**PROBLEM REQUIREMENTS**.
Every line of the material must be restated exactly, though not its pictures.

● ● ● ●

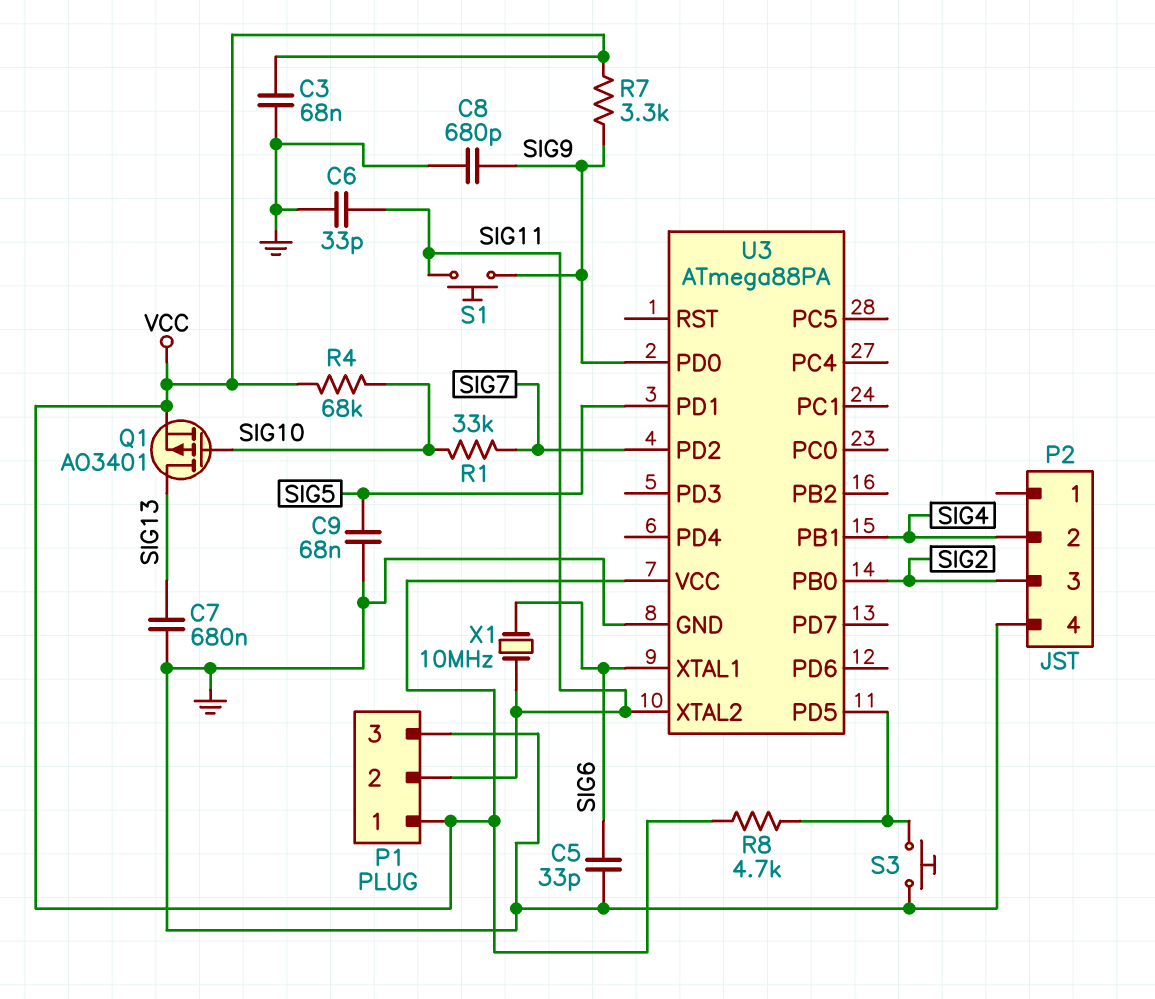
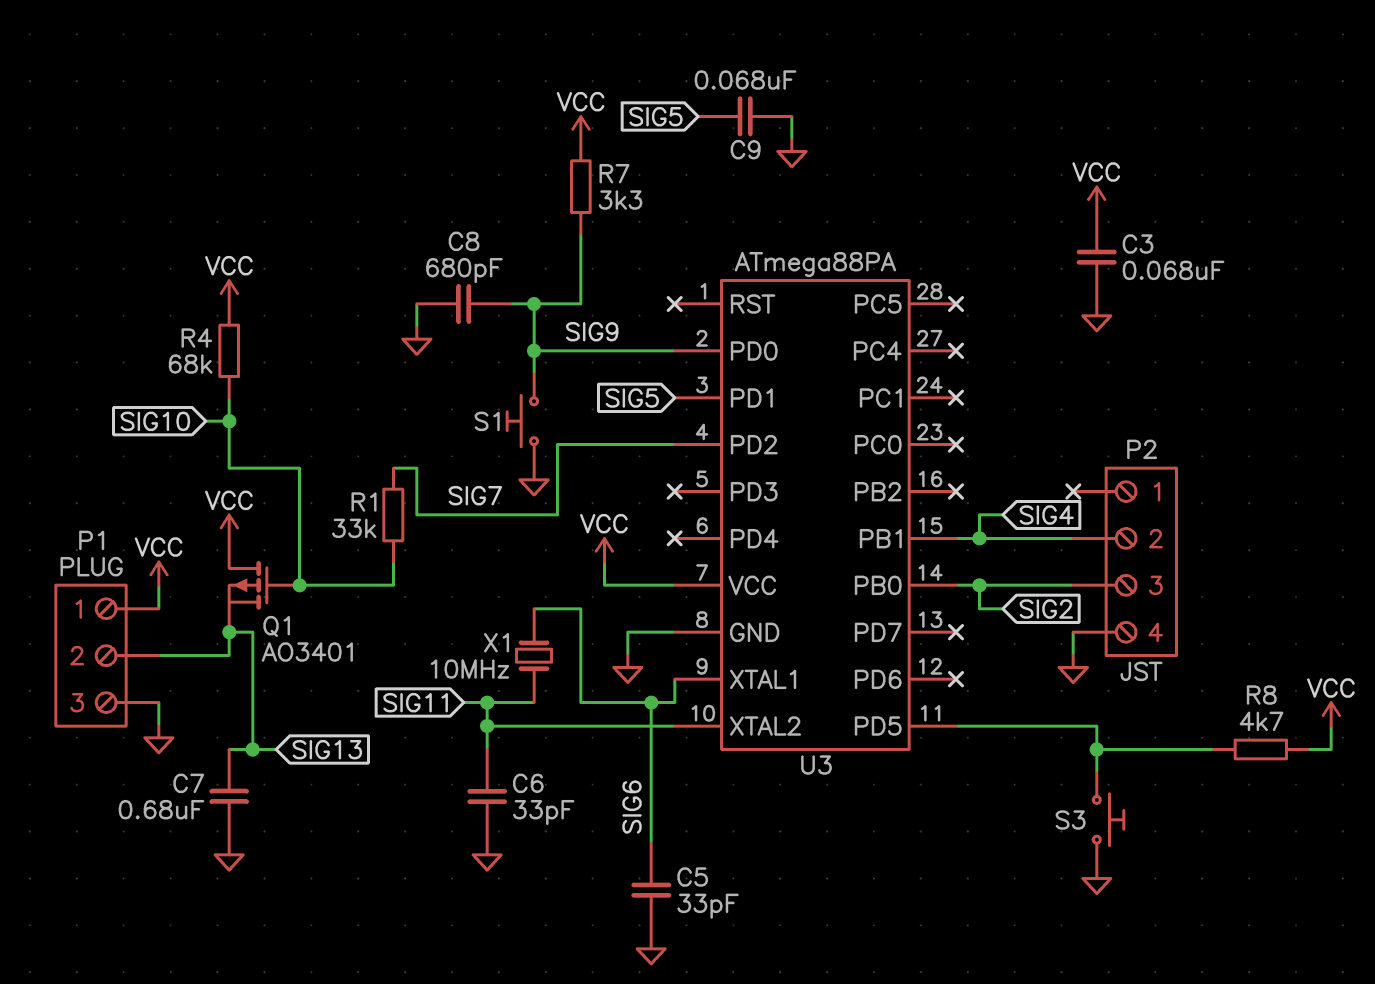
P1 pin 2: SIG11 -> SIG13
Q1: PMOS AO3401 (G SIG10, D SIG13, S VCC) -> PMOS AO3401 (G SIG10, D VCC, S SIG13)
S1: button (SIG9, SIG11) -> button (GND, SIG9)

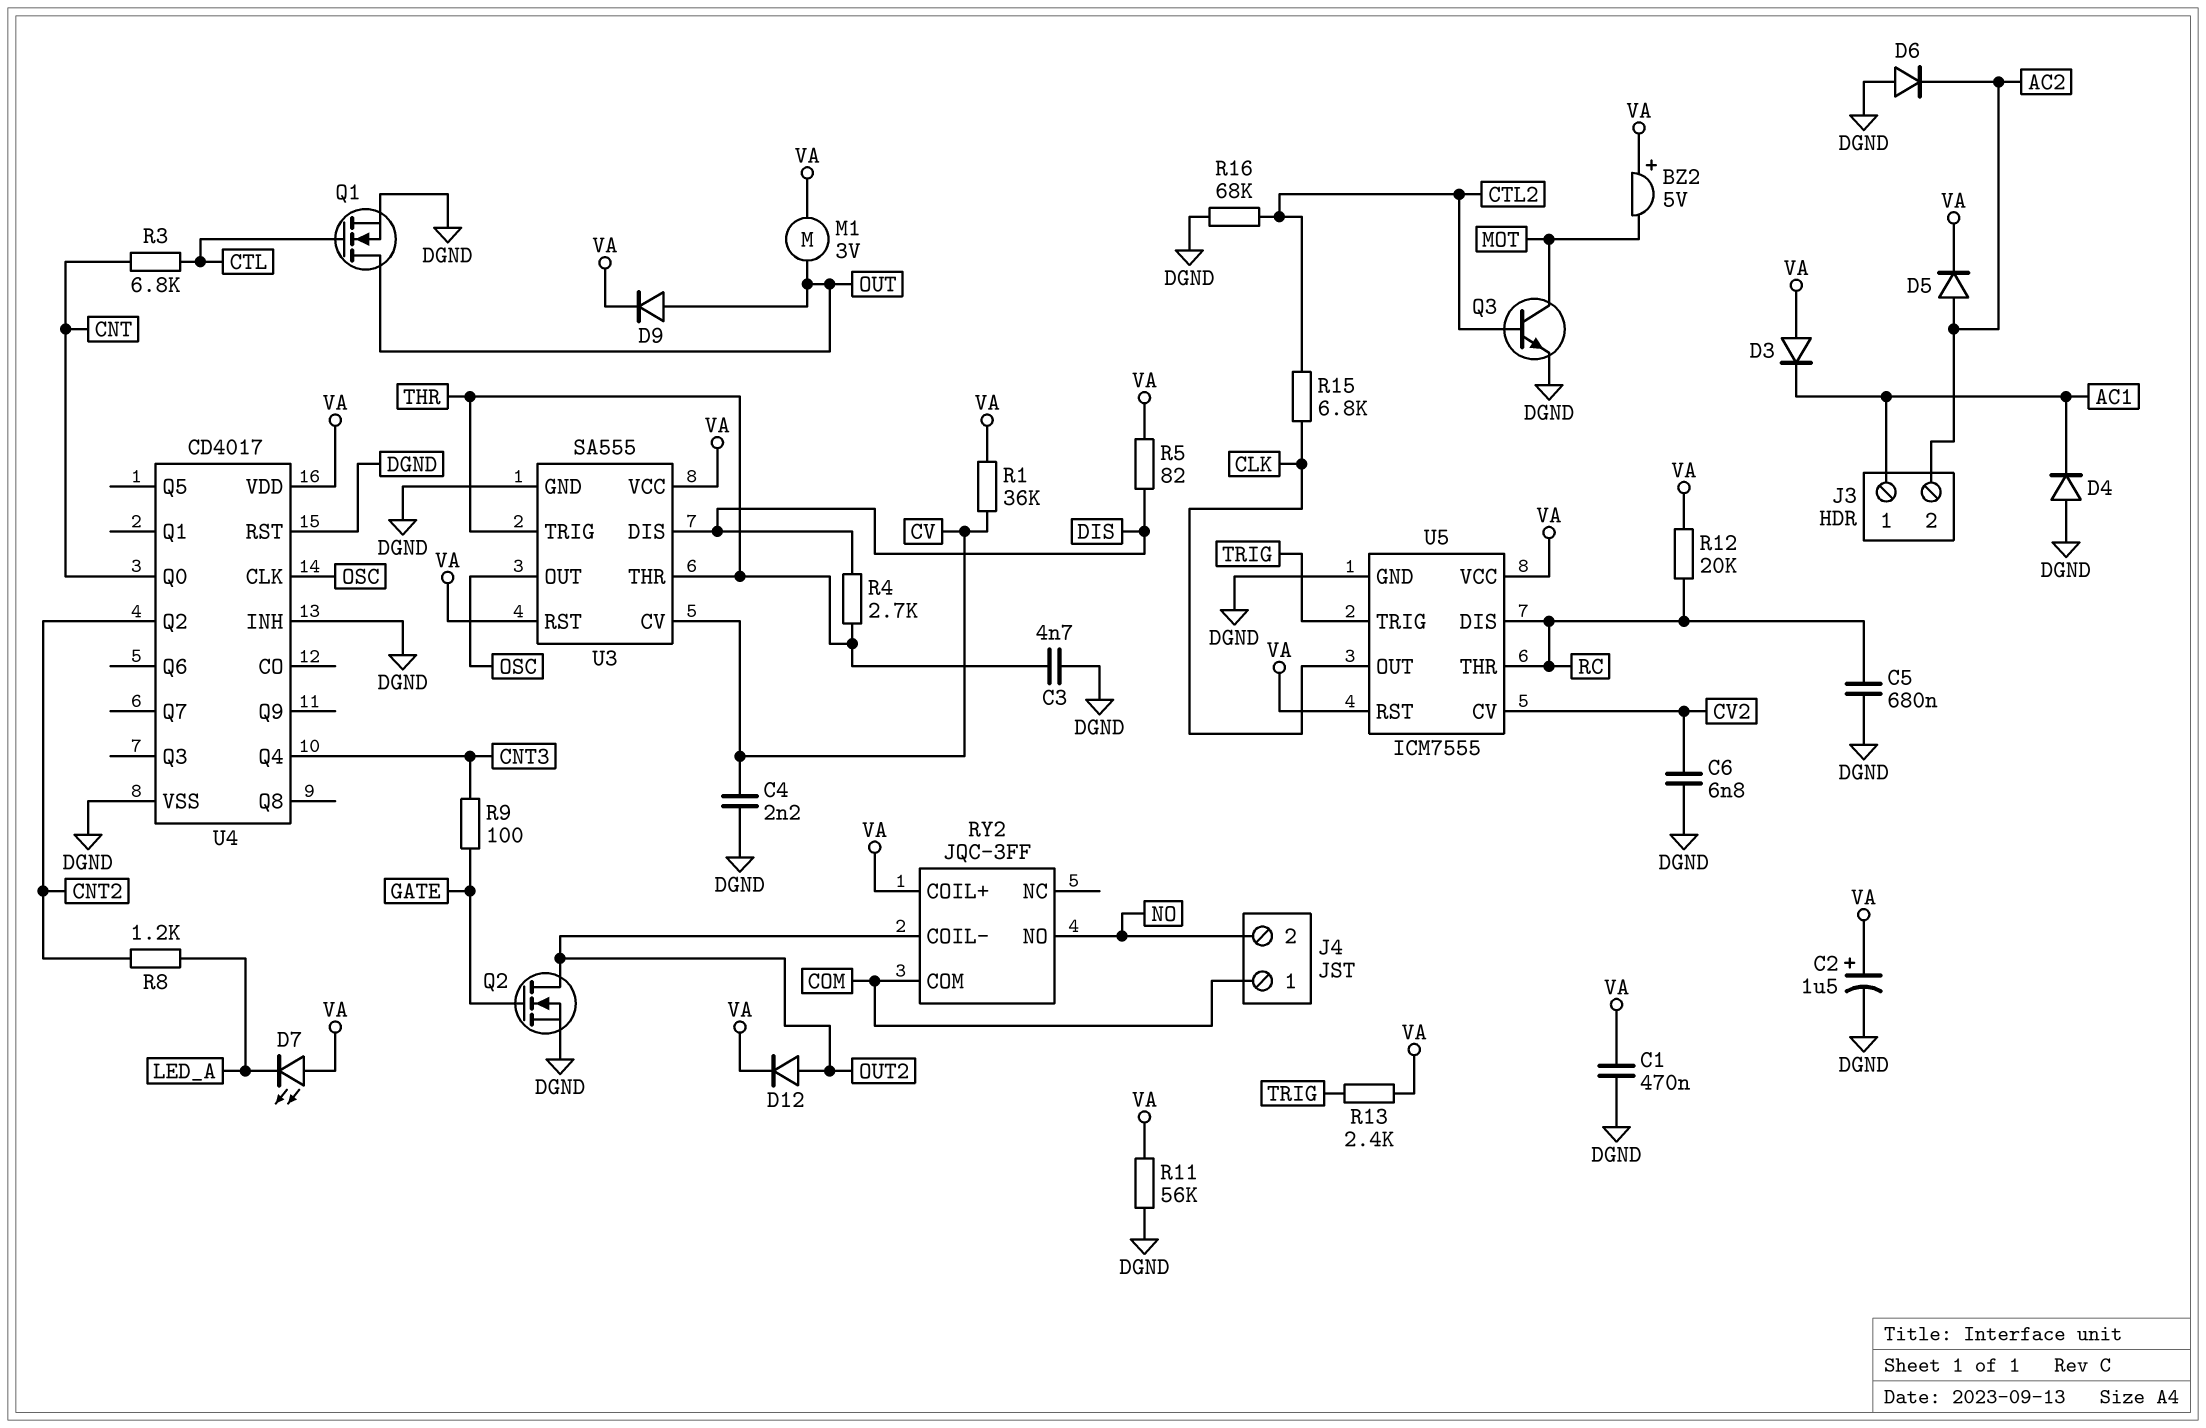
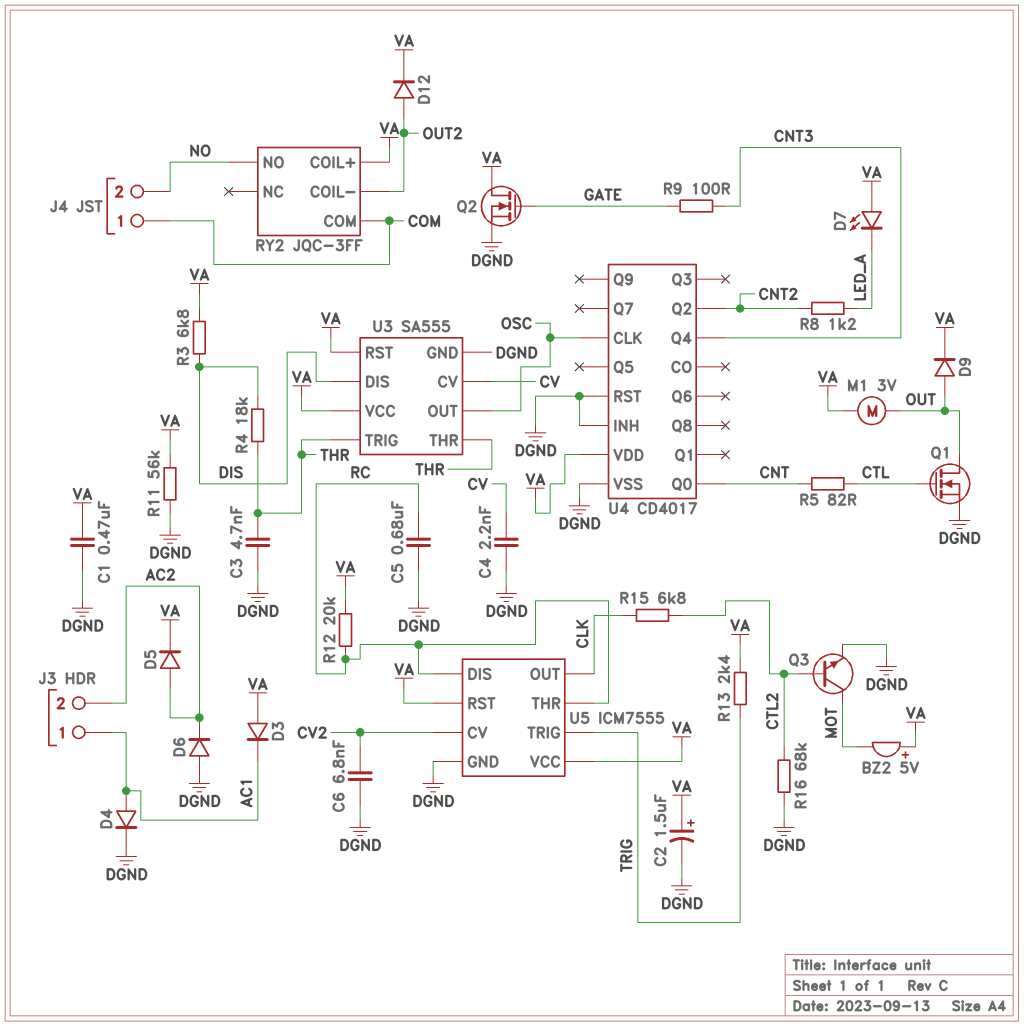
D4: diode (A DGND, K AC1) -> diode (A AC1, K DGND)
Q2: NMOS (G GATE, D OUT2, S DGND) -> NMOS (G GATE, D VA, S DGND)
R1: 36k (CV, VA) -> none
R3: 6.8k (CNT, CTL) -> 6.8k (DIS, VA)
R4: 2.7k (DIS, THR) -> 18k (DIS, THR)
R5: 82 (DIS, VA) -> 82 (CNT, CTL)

● ● ● ●

**EXERCISE OUTPUT**.
P1 pin 2: SIG11 -> SIG13
Q1: PMOS AO3401 (G SIG10, D SIG13, S VCC) -> PMOS AO3401 (G SIG10, D VCC, S SIG13)
S1: button (SIG9, SIG11) -> button (GND, SIG9)

D4: diode (A DGND, K AC1) -> diode (A AC1, K DGND)
Q2: NMOS (G GATE, D OUT2, S DGND) -> NMOS (G GATE, D VA, S DGND)
R1: 36k (CV, VA) -> none
R3: 6.8k (CNT, CTL) -> 6.8k (DIS, VA)
R4: 2.7k (DIS, THR) -> 18k (DIS, THR)
R5: 82 (DIS, VA) -> 82 (CNT, CTL)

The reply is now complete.